Dataset excerpts
______________________________

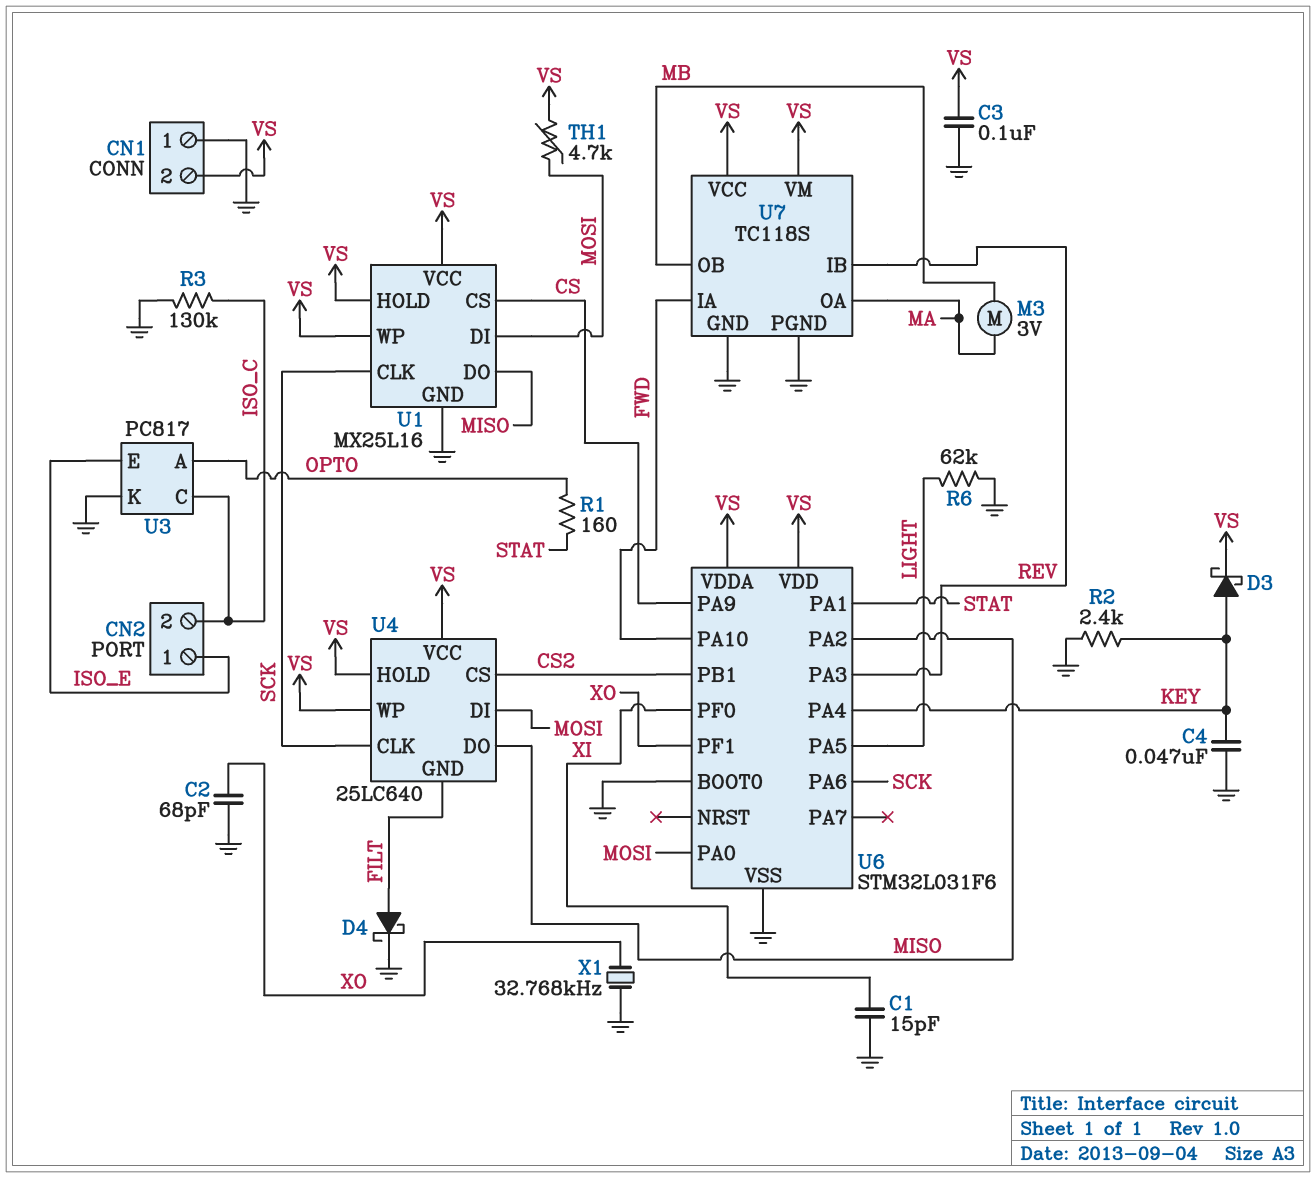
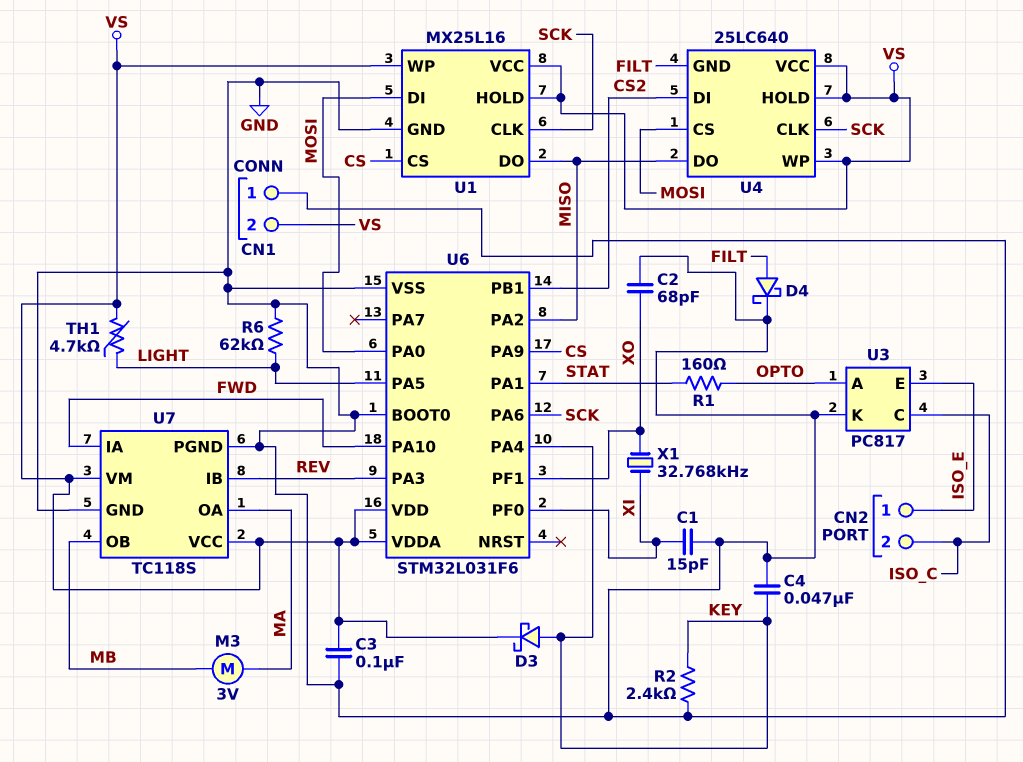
R3: 130k (GND, ISO_C) -> none
TH1: 4.7k (MOSI, VS) -> 4.7k (LIGHT, VS)
U4 pin CS: CS2 -> MOSI
U4 pin DI: MOSI -> CS2
X1: 32.768kHz (GND, XO) -> 32.768kHz (XI, XO)

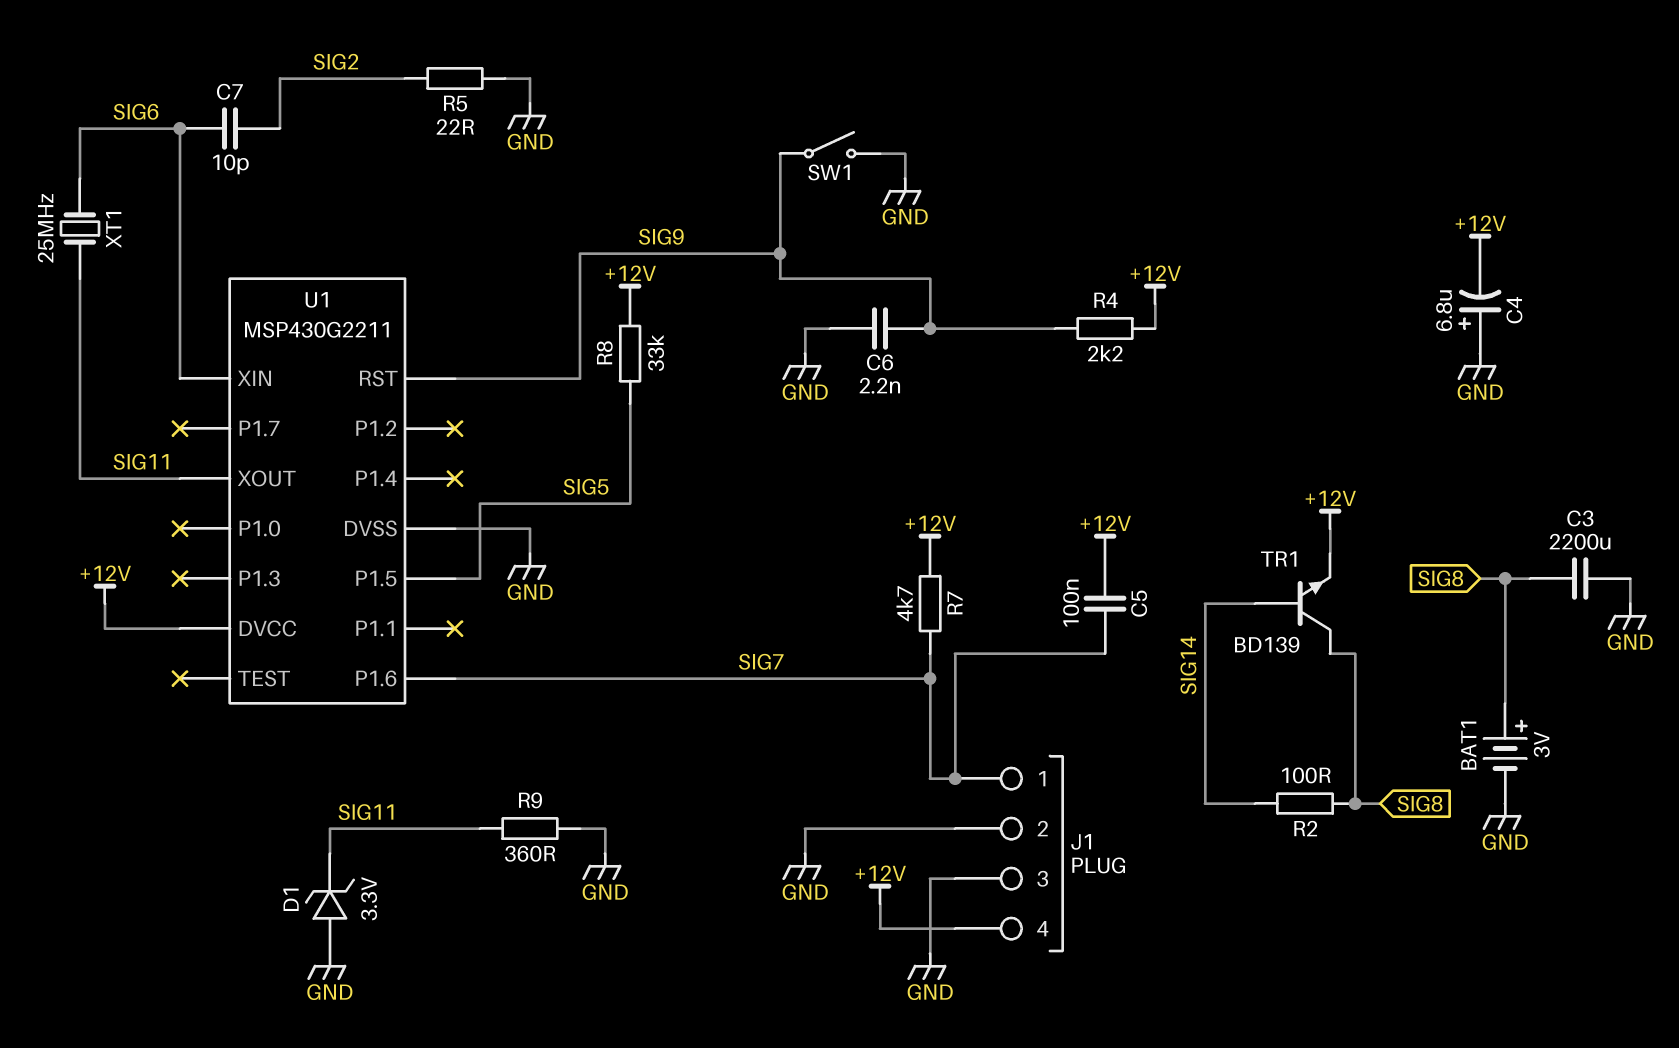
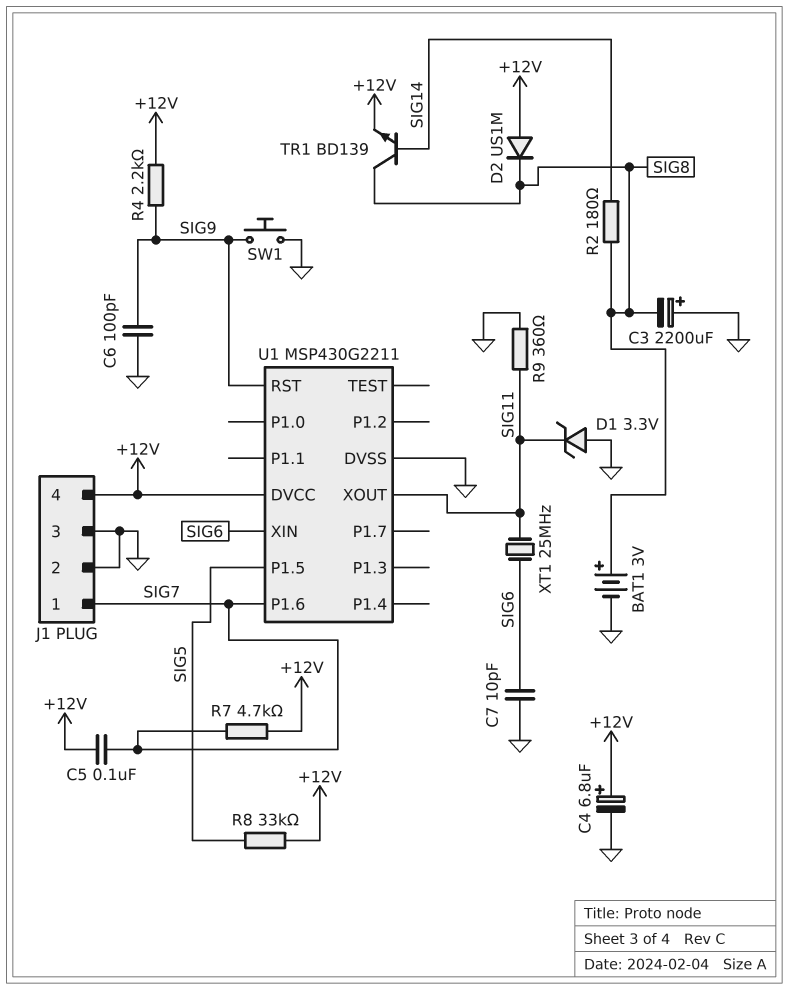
C3: 2200uF (GND, SIG8) -> 2200uF (plus GND, minus SIG8)
C4: 6.8uF (plus GND, minus +12V) -> 6.8uF (plus +12V, minus GND)
C6: 2.2nF (GND, SIG9) -> 100pF (GND, SIG9)
C7: 10pF (SIG2, SIG6) -> 10pF (GND, SIG6)
D2: none -> diode US1M (A +12V, K SIG8)
R2: 100 (SIG8, SIG14) -> 180 (SIG8, SIG14)
R5: 22 (GND, SIG2) -> none
SW1: switch (GND, SIG9) -> button (GND, SIG9)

______________________________

- **WORK REQUIRED**
The result should be every line that contains "minus", copied from the entries.

- **TASK SOLUTION**
C3: 2200uF (GND, SIG8) -> 2200uF (plus GND, minus SIG8)
C4: 6.8uF (plus GND, minus +12V) -> 6.8uF (plus +12V, minus GND)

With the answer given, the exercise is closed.